**Work instruction**
Would you write out all the records again, exactly?

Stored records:
%%
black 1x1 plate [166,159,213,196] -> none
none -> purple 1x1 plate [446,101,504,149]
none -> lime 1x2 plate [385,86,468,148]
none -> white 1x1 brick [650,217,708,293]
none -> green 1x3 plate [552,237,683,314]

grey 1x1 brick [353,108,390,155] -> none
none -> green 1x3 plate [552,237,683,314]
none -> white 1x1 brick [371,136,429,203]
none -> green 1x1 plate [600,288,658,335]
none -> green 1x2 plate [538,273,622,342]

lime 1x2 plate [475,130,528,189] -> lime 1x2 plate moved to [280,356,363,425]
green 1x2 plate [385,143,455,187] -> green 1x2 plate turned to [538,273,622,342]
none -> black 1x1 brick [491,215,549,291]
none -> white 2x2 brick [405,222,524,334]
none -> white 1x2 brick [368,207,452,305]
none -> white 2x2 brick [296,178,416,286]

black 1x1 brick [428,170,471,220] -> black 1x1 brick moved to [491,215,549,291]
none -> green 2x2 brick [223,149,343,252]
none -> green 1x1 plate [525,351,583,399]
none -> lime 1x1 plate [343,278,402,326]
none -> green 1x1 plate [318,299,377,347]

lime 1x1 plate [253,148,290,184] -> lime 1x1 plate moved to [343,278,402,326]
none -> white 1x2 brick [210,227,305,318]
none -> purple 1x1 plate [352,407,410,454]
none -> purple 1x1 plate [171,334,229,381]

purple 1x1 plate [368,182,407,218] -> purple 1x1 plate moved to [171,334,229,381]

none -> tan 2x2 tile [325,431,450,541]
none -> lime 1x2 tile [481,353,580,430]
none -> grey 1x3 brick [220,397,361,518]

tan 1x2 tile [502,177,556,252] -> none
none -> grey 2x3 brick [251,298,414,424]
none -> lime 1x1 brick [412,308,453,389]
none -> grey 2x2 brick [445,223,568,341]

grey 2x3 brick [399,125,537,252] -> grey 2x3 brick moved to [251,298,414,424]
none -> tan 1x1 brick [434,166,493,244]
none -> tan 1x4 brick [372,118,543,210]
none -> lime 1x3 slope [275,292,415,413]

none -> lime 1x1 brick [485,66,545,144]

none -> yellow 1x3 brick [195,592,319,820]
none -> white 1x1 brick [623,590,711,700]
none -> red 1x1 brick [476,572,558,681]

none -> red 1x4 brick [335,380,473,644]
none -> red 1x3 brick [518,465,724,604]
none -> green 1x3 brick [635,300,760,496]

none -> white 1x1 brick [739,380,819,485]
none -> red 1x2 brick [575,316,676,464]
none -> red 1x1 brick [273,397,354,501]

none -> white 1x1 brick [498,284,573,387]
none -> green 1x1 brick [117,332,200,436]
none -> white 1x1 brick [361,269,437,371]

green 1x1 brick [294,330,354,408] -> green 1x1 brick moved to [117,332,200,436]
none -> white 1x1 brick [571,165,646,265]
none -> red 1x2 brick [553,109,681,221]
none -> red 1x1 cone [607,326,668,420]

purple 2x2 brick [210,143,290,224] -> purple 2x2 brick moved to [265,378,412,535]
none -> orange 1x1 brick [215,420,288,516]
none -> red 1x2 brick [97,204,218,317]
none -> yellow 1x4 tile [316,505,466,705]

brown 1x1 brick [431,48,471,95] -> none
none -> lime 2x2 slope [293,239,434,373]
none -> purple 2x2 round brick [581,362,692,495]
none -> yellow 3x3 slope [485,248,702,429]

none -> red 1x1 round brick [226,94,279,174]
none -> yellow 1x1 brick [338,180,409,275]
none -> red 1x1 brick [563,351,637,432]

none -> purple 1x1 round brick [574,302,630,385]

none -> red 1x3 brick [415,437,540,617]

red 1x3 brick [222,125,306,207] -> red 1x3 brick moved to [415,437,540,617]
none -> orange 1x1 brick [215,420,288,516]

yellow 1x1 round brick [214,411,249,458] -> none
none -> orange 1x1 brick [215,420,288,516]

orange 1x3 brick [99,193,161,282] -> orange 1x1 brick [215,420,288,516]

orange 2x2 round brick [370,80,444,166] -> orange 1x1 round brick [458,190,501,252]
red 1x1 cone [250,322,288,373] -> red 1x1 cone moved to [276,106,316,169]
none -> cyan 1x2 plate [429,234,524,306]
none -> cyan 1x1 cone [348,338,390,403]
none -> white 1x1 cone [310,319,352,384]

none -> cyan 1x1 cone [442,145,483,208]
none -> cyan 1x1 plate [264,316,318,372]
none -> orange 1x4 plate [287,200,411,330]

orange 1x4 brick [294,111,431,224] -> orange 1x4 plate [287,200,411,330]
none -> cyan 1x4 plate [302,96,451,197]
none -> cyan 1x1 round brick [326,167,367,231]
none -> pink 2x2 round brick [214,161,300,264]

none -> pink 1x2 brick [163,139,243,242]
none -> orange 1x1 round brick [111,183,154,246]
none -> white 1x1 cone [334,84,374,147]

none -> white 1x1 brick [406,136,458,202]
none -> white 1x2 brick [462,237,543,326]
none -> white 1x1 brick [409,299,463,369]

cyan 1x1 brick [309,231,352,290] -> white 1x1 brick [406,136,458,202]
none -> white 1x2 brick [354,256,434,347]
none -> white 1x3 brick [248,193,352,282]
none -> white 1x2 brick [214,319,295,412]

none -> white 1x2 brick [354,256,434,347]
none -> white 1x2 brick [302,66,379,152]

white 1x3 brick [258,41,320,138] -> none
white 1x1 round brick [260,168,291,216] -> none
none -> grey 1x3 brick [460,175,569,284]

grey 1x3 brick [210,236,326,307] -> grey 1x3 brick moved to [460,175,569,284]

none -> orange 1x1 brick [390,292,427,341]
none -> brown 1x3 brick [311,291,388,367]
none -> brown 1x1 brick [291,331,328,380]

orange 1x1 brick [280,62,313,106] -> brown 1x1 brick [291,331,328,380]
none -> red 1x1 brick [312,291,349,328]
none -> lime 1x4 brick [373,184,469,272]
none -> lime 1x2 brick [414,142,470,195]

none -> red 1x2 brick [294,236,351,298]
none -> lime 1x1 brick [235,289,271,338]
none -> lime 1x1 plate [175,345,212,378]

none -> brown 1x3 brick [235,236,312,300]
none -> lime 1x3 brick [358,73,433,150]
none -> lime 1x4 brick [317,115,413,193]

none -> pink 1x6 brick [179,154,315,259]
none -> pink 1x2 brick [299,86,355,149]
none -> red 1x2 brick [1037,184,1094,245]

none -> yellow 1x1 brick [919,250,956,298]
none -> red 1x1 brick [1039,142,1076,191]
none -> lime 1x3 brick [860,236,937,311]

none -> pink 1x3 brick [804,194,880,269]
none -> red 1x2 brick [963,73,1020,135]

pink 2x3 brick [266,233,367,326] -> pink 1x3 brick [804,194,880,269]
%%
**Answer to this problem**
black 1x1 plate [166,159,213,196] -> none
none -> purple 1x1 plate [446,101,504,149]
none -> lime 1x2 plate [385,86,468,148]
none -> white 1x1 brick [650,217,708,293]
none -> green 1x3 plate [552,237,683,314]

grey 1x1 brick [353,108,390,155] -> none
none -> green 1x3 plate [552,237,683,314]
none -> white 1x1 brick [371,136,429,203]
none -> green 1x1 plate [600,288,658,335]
none -> green 1x2 plate [538,273,622,342]

lime 1x2 plate [475,130,528,189] -> lime 1x2 plate moved to [280,356,363,425]
green 1x2 plate [385,143,455,187] -> green 1x2 plate turned to [538,273,622,342]
none -> black 1x1 brick [491,215,549,291]
none -> white 2x2 brick [405,222,524,334]
none -> white 1x2 brick [368,207,452,305]
none -> white 2x2 brick [296,178,416,286]

black 1x1 brick [428,170,471,220] -> black 1x1 brick moved to [491,215,549,291]
none -> green 2x2 brick [223,149,343,252]
none -> green 1x1 plate [525,351,583,399]
none -> lime 1x1 plate [343,278,402,326]
none -> green 1x1 plate [318,299,377,347]

lime 1x1 plate [253,148,290,184] -> lime 1x1 plate moved to [343,278,402,326]
none -> white 1x2 brick [210,227,305,318]
none -> purple 1x1 plate [352,407,410,454]
none -> purple 1x1 plate [171,334,229,381]

purple 1x1 plate [368,182,407,218] -> purple 1x1 plate moved to [171,334,229,381]

none -> tan 2x2 tile [325,431,450,541]
none -> lime 1x2 tile [481,353,580,430]
none -> grey 1x3 brick [220,397,361,518]

tan 1x2 tile [502,177,556,252] -> none
none -> grey 2x3 brick [251,298,414,424]
none -> lime 1x1 brick [412,308,453,389]
none -> grey 2x2 brick [445,223,568,341]

grey 2x3 brick [399,125,537,252] -> grey 2x3 brick moved to [251,298,414,424]
none -> tan 1x1 brick [434,166,493,244]
none -> tan 1x4 brick [372,118,543,210]
none -> lime 1x3 slope [275,292,415,413]

none -> lime 1x1 brick [485,66,545,144]

none -> yellow 1x3 brick [195,592,319,820]
none -> white 1x1 brick [623,590,711,700]
none -> red 1x1 brick [476,572,558,681]

none -> red 1x4 brick [335,380,473,644]
none -> red 1x3 brick [518,465,724,604]
none -> green 1x3 brick [635,300,760,496]

none -> white 1x1 brick [739,380,819,485]
none -> red 1x2 brick [575,316,676,464]
none -> red 1x1 brick [273,397,354,501]

none -> white 1x1 brick [498,284,573,387]
none -> green 1x1 brick [117,332,200,436]
none -> white 1x1 brick [361,269,437,371]

green 1x1 brick [294,330,354,408] -> green 1x1 brick moved to [117,332,200,436]
none -> white 1x1 brick [571,165,646,265]
none -> red 1x2 brick [553,109,681,221]
none -> red 1x1 cone [607,326,668,420]

purple 2x2 brick [210,143,290,224] -> purple 2x2 brick moved to [265,378,412,535]
none -> orange 1x1 brick [215,420,288,516]
none -> red 1x2 brick [97,204,218,317]
none -> yellow 1x4 tile [316,505,466,705]

brown 1x1 brick [431,48,471,95] -> none
none -> lime 2x2 slope [293,239,434,373]
none -> purple 2x2 round brick [581,362,692,495]
none -> yellow 3x3 slope [485,248,702,429]

none -> red 1x1 round brick [226,94,279,174]
none -> yellow 1x1 brick [338,180,409,275]
none -> red 1x1 brick [563,351,637,432]

none -> purple 1x1 round brick [574,302,630,385]

none -> red 1x3 brick [415,437,540,617]

red 1x3 brick [222,125,306,207] -> red 1x3 brick moved to [415,437,540,617]
none -> orange 1x1 brick [215,420,288,516]

yellow 1x1 round brick [214,411,249,458] -> none
none -> orange 1x1 brick [215,420,288,516]

orange 1x3 brick [99,193,161,282] -> orange 1x1 brick [215,420,288,516]

orange 2x2 round brick [370,80,444,166] -> orange 1x1 round brick [458,190,501,252]
red 1x1 cone [250,322,288,373] -> red 1x1 cone moved to [276,106,316,169]
none -> cyan 1x2 plate [429,234,524,306]
none -> cyan 1x1 cone [348,338,390,403]
none -> white 1x1 cone [310,319,352,384]

none -> cyan 1x1 cone [442,145,483,208]
none -> cyan 1x1 plate [264,316,318,372]
none -> orange 1x4 plate [287,200,411,330]

orange 1x4 brick [294,111,431,224] -> orange 1x4 plate [287,200,411,330]
none -> cyan 1x4 plate [302,96,451,197]
none -> cyan 1x1 round brick [326,167,367,231]
none -> pink 2x2 round brick [214,161,300,264]

none -> pink 1x2 brick [163,139,243,242]
none -> orange 1x1 round brick [111,183,154,246]
none -> white 1x1 cone [334,84,374,147]

none -> white 1x1 brick [406,136,458,202]
none -> white 1x2 brick [462,237,543,326]
none -> white 1x1 brick [409,299,463,369]

cyan 1x1 brick [309,231,352,290] -> white 1x1 brick [406,136,458,202]
none -> white 1x2 brick [354,256,434,347]
none -> white 1x3 brick [248,193,352,282]
none -> white 1x2 brick [214,319,295,412]

none -> white 1x2 brick [354,256,434,347]
none -> white 1x2 brick [302,66,379,152]

white 1x3 brick [258,41,320,138] -> none
white 1x1 round brick [260,168,291,216] -> none
none -> grey 1x3 brick [460,175,569,284]

grey 1x3 brick [210,236,326,307] -> grey 1x3 brick moved to [460,175,569,284]

none -> orange 1x1 brick [390,292,427,341]
none -> brown 1x3 brick [311,291,388,367]
none -> brown 1x1 brick [291,331,328,380]

orange 1x1 brick [280,62,313,106] -> brown 1x1 brick [291,331,328,380]
none -> red 1x1 brick [312,291,349,328]
none -> lime 1x4 brick [373,184,469,272]
none -> lime 1x2 brick [414,142,470,195]

none -> red 1x2 brick [294,236,351,298]
none -> lime 1x1 brick [235,289,271,338]
none -> lime 1x1 plate [175,345,212,378]

none -> brown 1x3 brick [235,236,312,300]
none -> lime 1x3 brick [358,73,433,150]
none -> lime 1x4 brick [317,115,413,193]

none -> pink 1x6 brick [179,154,315,259]
none -> pink 1x2 brick [299,86,355,149]
none -> red 1x2 brick [1037,184,1094,245]

none -> yellow 1x1 brick [919,250,956,298]
none -> red 1x1 brick [1039,142,1076,191]
none -> lime 1x3 brick [860,236,937,311]

none -> pink 1x3 brick [804,194,880,269]
none -> red 1x2 brick [963,73,1020,135]

pink 2x3 brick [266,233,367,326] -> pink 1x3 brick [804,194,880,269]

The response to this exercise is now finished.